### Source material
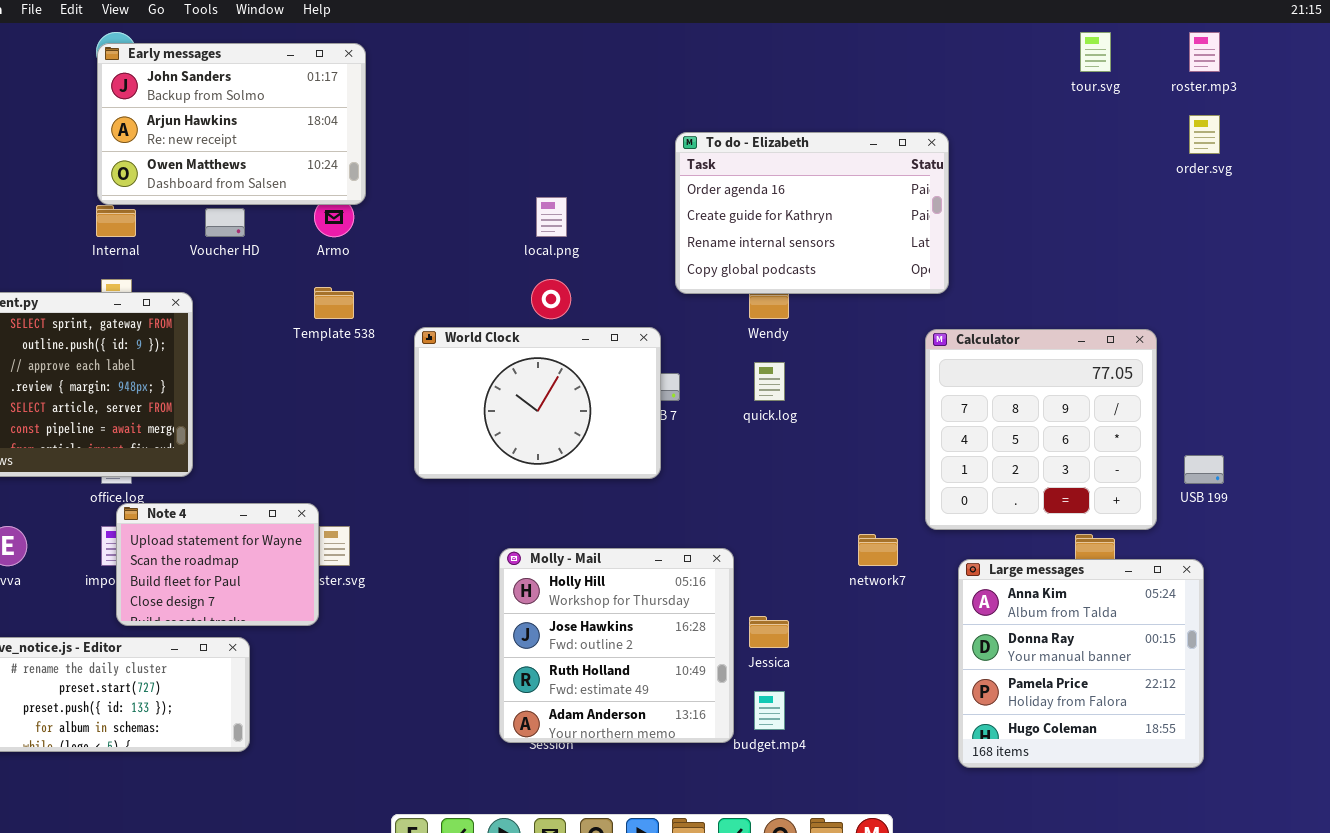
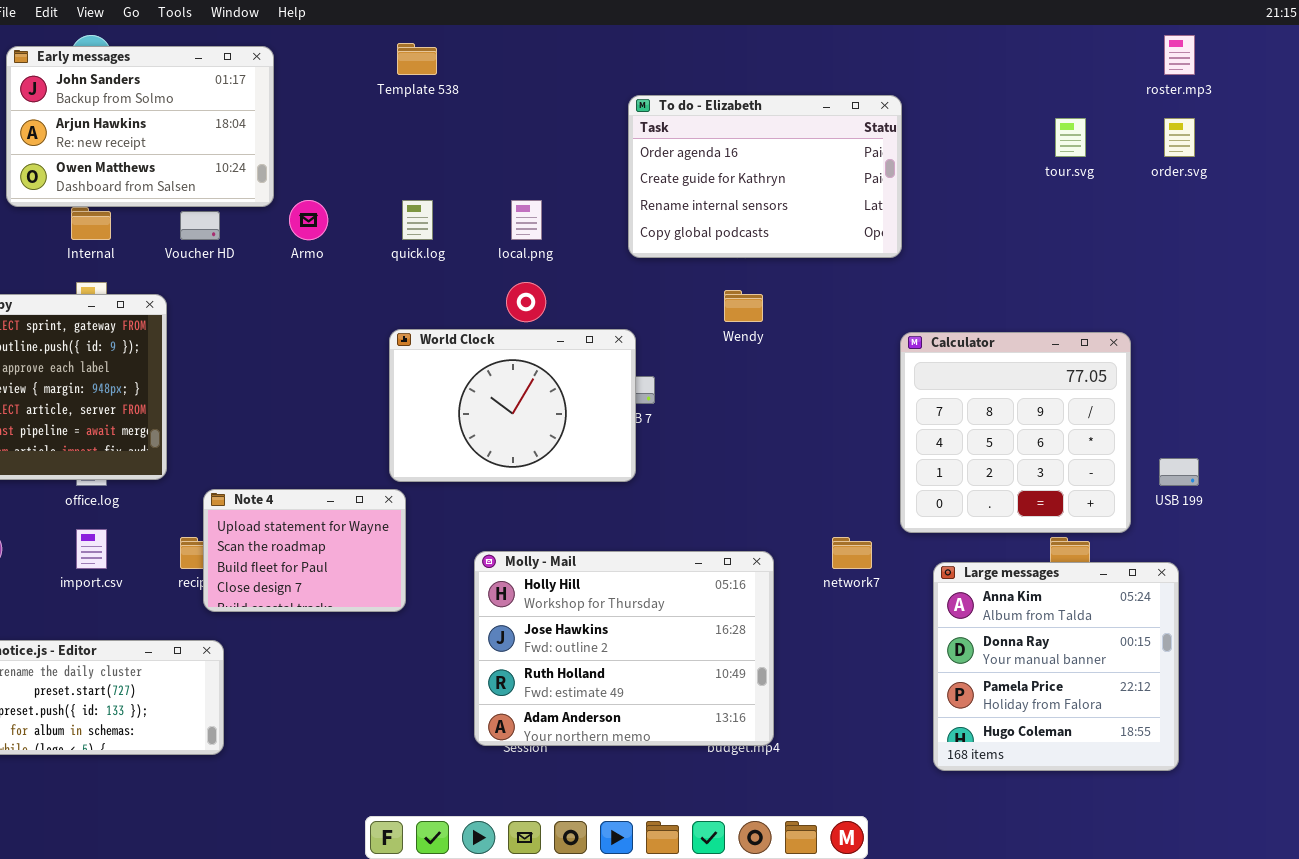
tour.svg: [1080,32,1111,72] -> [1055,118,1086,157], moved
Early messages: [97,43,366,205] -> [6,46,274,207], moved
To do - Elizabeth: [675,132,949,294] -> [628,95,902,258], moved
Template 538: [314,287,354,319] -> [397,43,437,75], moved
quick.log: [754,362,785,401] -> [402,200,433,240], moved
Note 4: [116,503,319,626] -> [203,489,406,612], moved
Molly - Mail: [499,548,734,743] -> [474,551,774,746], resized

### Task instructions
Pictures aside, repeat each entry in full and without change.

### Answer section
tour.svg: [1080,32,1111,72] -> [1055,118,1086,157], moved
Early messages: [97,43,366,205] -> [6,46,274,207], moved
To do - Elizabeth: [675,132,949,294] -> [628,95,902,258], moved
Template 538: [314,287,354,319] -> [397,43,437,75], moved
quick.log: [754,362,785,401] -> [402,200,433,240], moved
Note 4: [116,503,319,626] -> [203,489,406,612], moved
Molly - Mail: [499,548,734,743] -> [474,551,774,746], resized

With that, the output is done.